- Opening Delimiter -

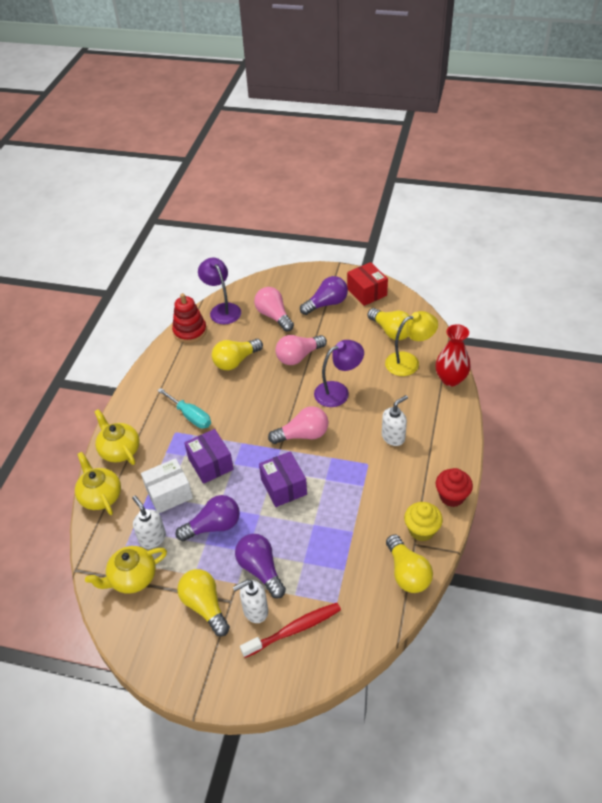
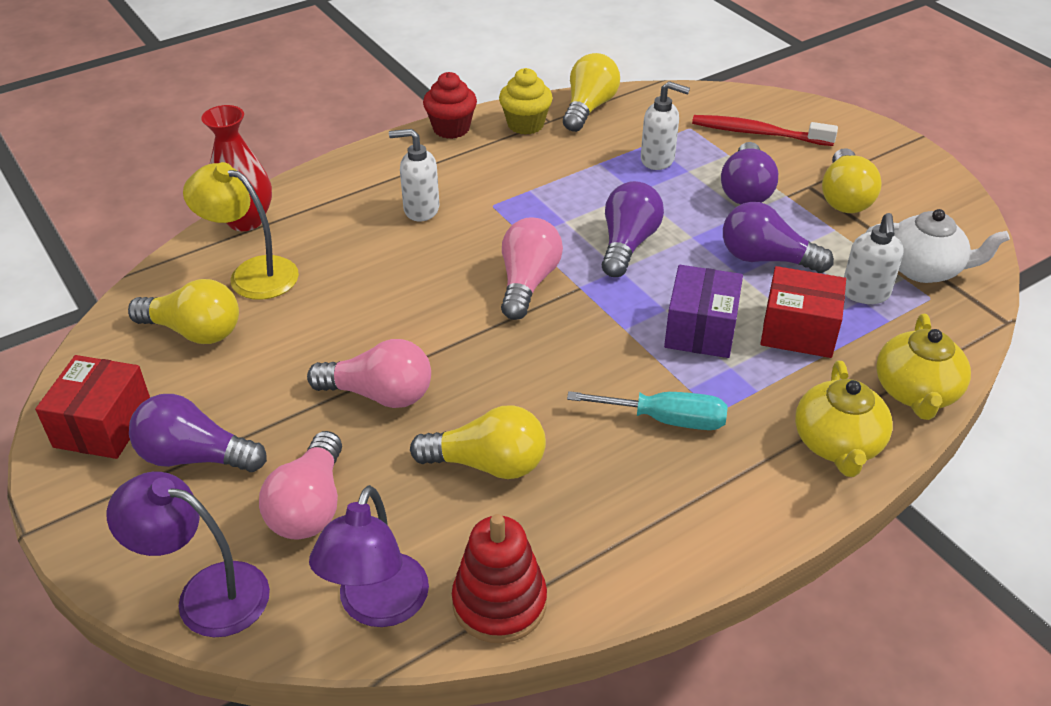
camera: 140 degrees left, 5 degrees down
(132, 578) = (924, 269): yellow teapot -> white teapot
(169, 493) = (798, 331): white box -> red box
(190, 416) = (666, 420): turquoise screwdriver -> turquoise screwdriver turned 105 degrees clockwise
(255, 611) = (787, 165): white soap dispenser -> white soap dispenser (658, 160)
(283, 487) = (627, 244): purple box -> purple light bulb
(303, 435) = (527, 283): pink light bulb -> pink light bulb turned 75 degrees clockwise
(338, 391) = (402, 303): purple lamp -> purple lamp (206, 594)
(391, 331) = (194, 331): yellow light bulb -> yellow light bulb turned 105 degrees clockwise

- Closing Delimiter -
- Opening Delimiter -

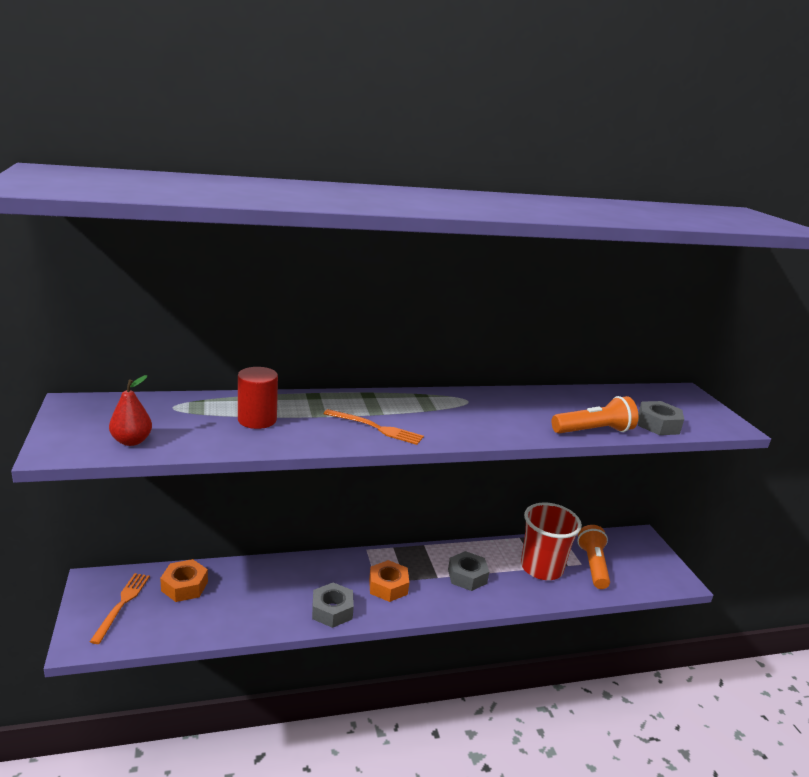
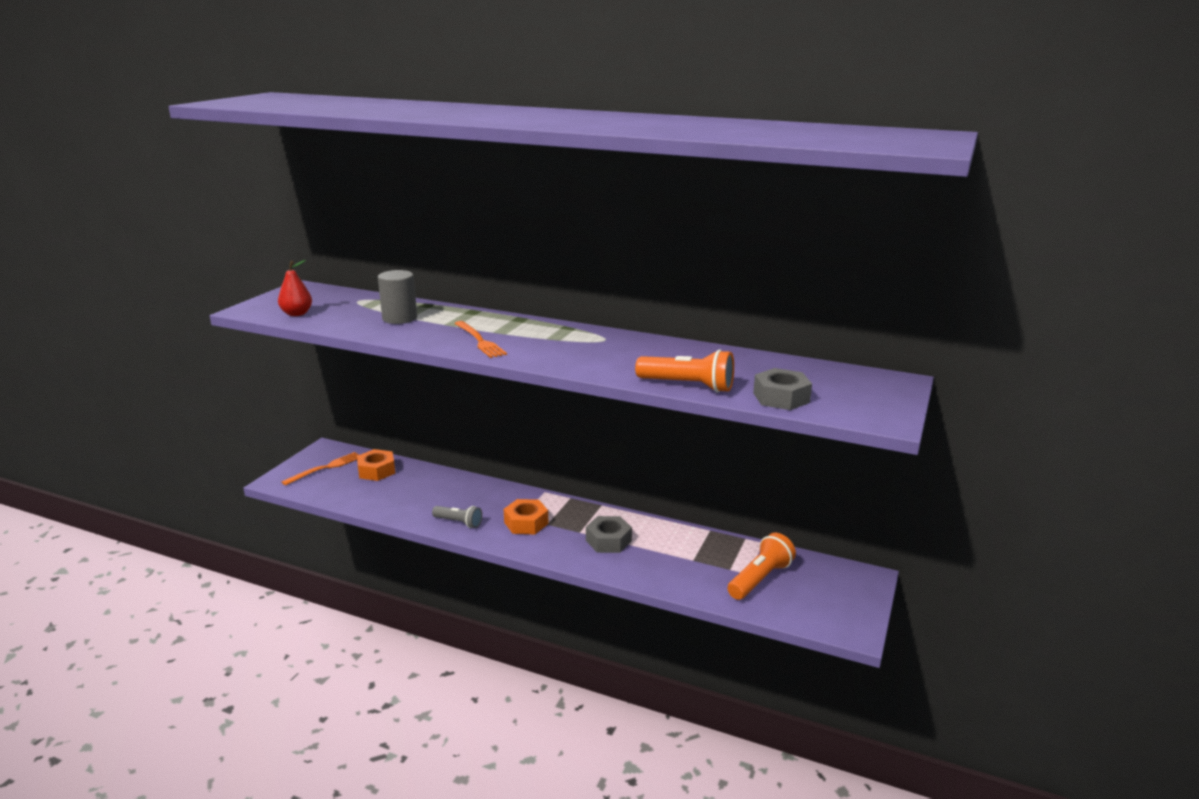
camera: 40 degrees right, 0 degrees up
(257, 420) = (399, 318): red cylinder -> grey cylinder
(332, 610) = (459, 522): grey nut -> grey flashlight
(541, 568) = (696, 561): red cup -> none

- Closing Delimiter -

In the listing above, find the line containing "(169, 493) = (798, 331): white box -> red box" and the line containing "(391, 331) = (194, 331): yellow", then repeat those two lines and everything between them exactly.

(169, 493) = (798, 331): white box -> red box
(190, 416) = (666, 420): turquoise screwdriver -> turquoise screwdriver turned 105 degrees clockwise
(255, 611) = (787, 165): white soap dispenser -> white soap dispenser (658, 160)
(283, 487) = (627, 244): purple box -> purple light bulb
(303, 435) = (527, 283): pink light bulb -> pink light bulb turned 75 degrees clockwise
(338, 391) = (402, 303): purple lamp -> purple lamp (206, 594)
(391, 331) = (194, 331): yellow light bulb -> yellow light bulb turned 105 degrees clockwise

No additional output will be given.